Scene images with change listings
================================

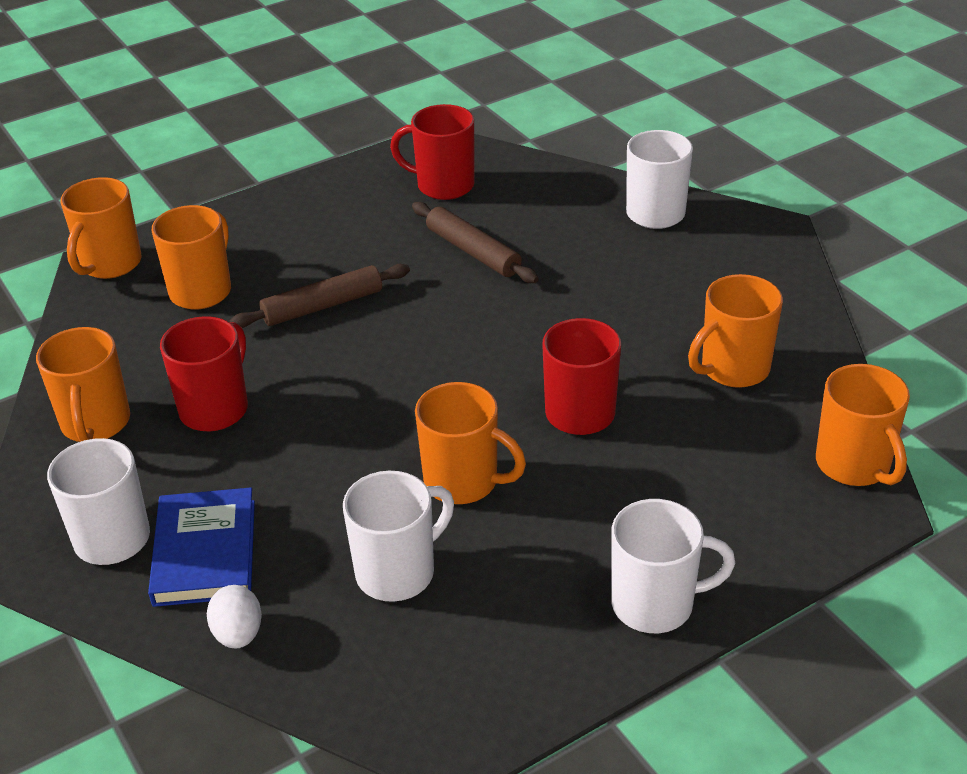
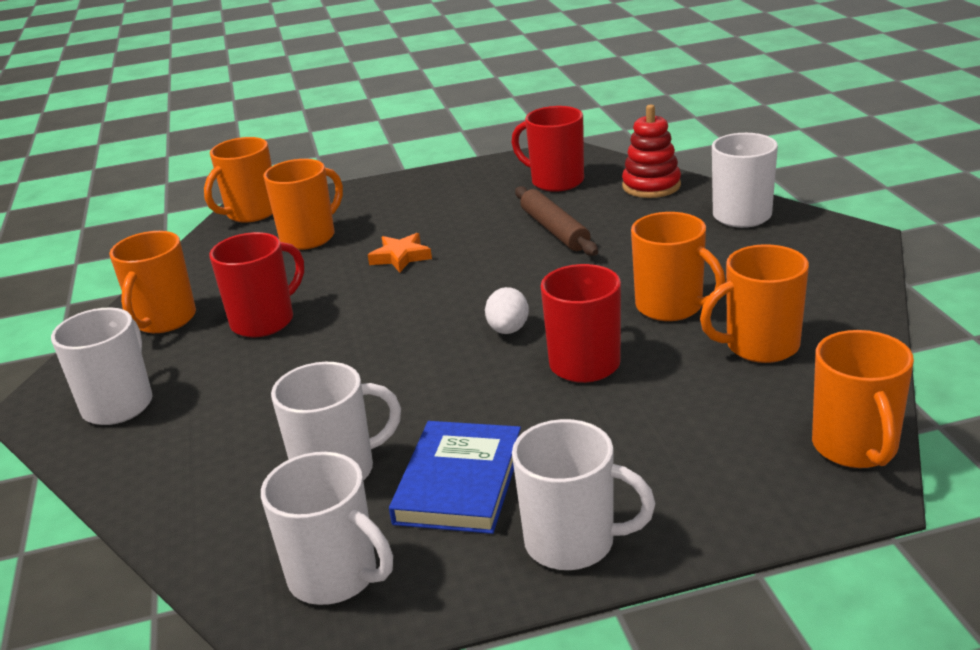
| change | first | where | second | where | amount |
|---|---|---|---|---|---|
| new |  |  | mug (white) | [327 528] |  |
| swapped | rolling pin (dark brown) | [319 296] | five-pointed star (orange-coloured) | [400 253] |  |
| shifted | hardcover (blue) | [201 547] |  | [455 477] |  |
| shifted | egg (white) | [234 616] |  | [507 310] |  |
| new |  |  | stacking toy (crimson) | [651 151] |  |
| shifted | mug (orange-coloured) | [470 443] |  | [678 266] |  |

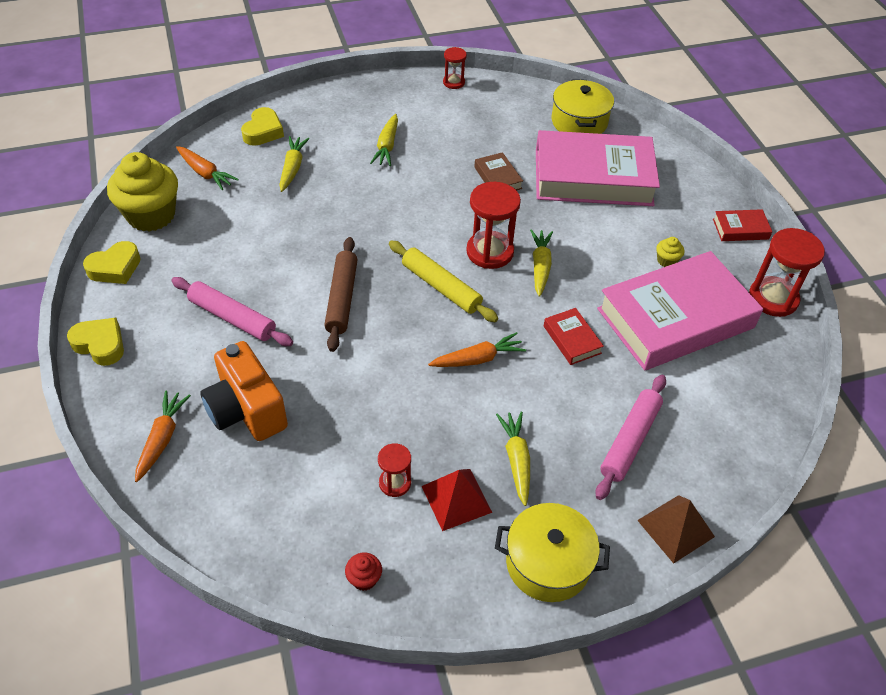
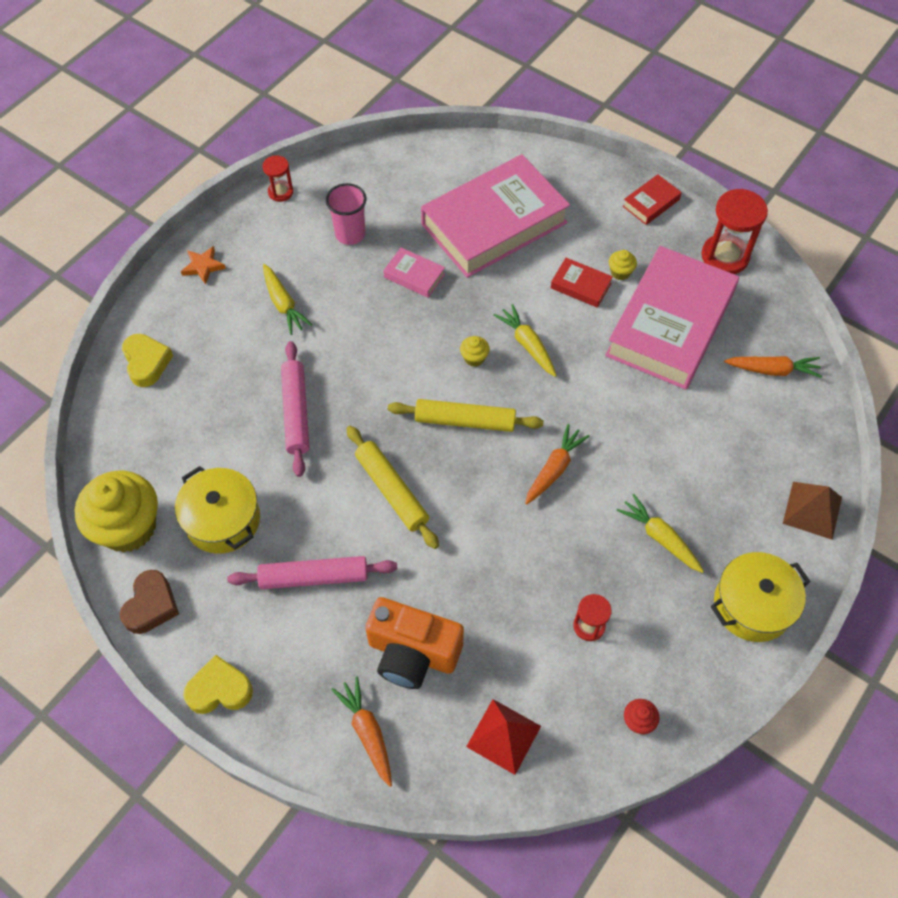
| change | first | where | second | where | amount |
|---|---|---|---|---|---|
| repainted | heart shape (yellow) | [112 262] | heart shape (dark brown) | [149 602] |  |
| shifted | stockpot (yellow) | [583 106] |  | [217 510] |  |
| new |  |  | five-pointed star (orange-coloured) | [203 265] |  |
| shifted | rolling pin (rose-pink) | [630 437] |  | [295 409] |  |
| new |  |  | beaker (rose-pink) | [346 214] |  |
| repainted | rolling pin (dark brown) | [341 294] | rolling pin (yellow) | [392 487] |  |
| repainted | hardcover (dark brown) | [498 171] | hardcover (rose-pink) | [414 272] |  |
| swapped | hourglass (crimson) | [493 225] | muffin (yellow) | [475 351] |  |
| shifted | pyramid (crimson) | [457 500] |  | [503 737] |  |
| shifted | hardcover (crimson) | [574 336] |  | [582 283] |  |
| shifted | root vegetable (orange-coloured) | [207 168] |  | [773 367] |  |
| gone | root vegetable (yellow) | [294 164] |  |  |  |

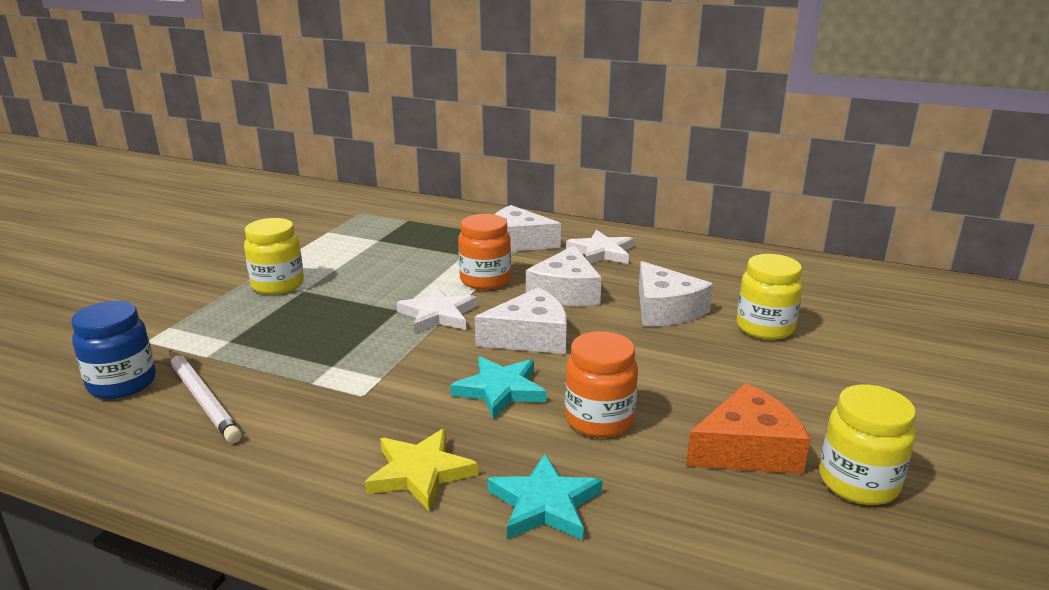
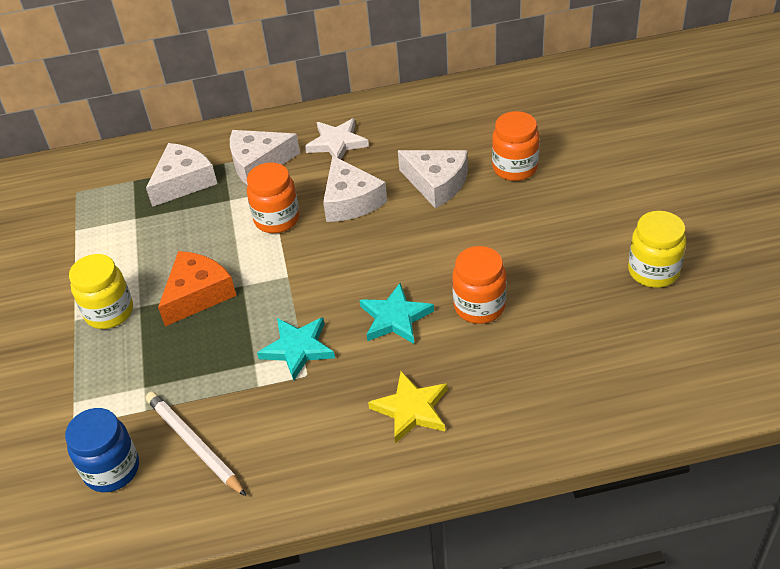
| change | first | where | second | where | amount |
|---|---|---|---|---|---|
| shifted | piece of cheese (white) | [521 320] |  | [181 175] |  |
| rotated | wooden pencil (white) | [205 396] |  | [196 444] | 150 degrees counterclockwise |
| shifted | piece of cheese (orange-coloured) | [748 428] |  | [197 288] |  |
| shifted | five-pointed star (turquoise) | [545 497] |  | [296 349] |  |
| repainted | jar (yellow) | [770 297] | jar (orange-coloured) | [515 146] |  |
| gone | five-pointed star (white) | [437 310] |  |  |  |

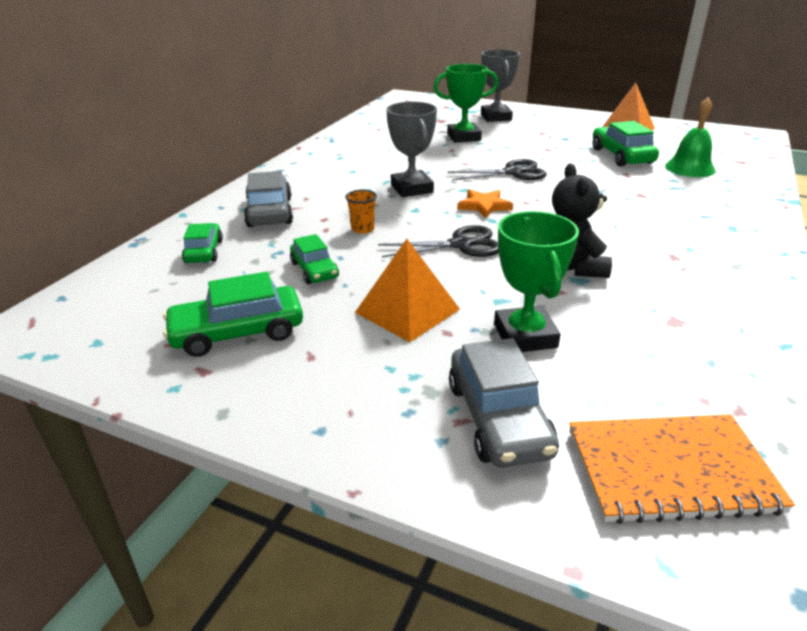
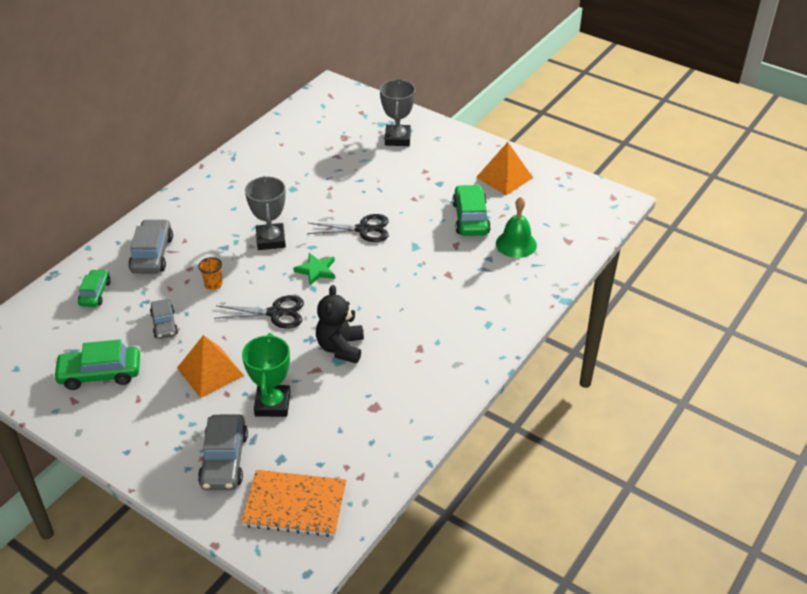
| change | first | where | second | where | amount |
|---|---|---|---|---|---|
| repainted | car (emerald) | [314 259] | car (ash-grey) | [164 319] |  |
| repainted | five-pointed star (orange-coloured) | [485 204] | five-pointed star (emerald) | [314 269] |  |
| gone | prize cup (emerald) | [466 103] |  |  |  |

================================

Each record should be written out exactly, and each image should be omitted.

| change | first | where | second | where | amount |
|---|---|---|---|---|---|
| new |  |  | mug (white) | [327 528] |  |
| swapped | rolling pin (dark brown) | [319 296] | five-pointed star (orange-coloured) | [400 253] |  |
| shifted | hardcover (blue) | [201 547] |  | [455 477] |  |
| shifted | egg (white) | [234 616] |  | [507 310] |  |
| new |  |  | stacking toy (crimson) | [651 151] |  |
| shifted | mug (orange-coloured) | [470 443] |  | [678 266] |  |

| change | first | where | second | where | amount |
|---|---|---|---|---|---|
| repainted | heart shape (yellow) | [112 262] | heart shape (dark brown) | [149 602] |  |
| shifted | stockpot (yellow) | [583 106] |  | [217 510] |  |
| new |  |  | five-pointed star (orange-coloured) | [203 265] |  |
| shifted | rolling pin (rose-pink) | [630 437] |  | [295 409] |  |
| new |  |  | beaker (rose-pink) | [346 214] |  |
| repainted | rolling pin (dark brown) | [341 294] | rolling pin (yellow) | [392 487] |  |
| repainted | hardcover (dark brown) | [498 171] | hardcover (rose-pink) | [414 272] |  |
| swapped | hourglass (crimson) | [493 225] | muffin (yellow) | [475 351] |  |
| shifted | pyramid (crimson) | [457 500] |  | [503 737] |  |
| shifted | hardcover (crimson) | [574 336] |  | [582 283] |  |
| shifted | root vegetable (orange-coloured) | [207 168] |  | [773 367] |  |
| gone | root vegetable (yellow) | [294 164] |  |  |  |

| change | first | where | second | where | amount |
|---|---|---|---|---|---|
| shifted | piece of cheese (white) | [521 320] |  | [181 175] |  |
| rotated | wooden pencil (white) | [205 396] |  | [196 444] | 150 degrees counterclockwise |
| shifted | piece of cheese (orange-coloured) | [748 428] |  | [197 288] |  |
| shifted | five-pointed star (turquoise) | [545 497] |  | [296 349] |  |
| repainted | jar (yellow) | [770 297] | jar (orange-coloured) | [515 146] |  |
| gone | five-pointed star (white) | [437 310] |  |  |  |

| change | first | where | second | where | amount |
|---|---|---|---|---|---|
| repainted | car (emerald) | [314 259] | car (ash-grey) | [164 319] |  |
| repainted | five-pointed star (orange-coloured) | [485 204] | five-pointed star (emerald) | [314 269] |  |
| gone | prize cup (emerald) | [466 103] |  |  |  |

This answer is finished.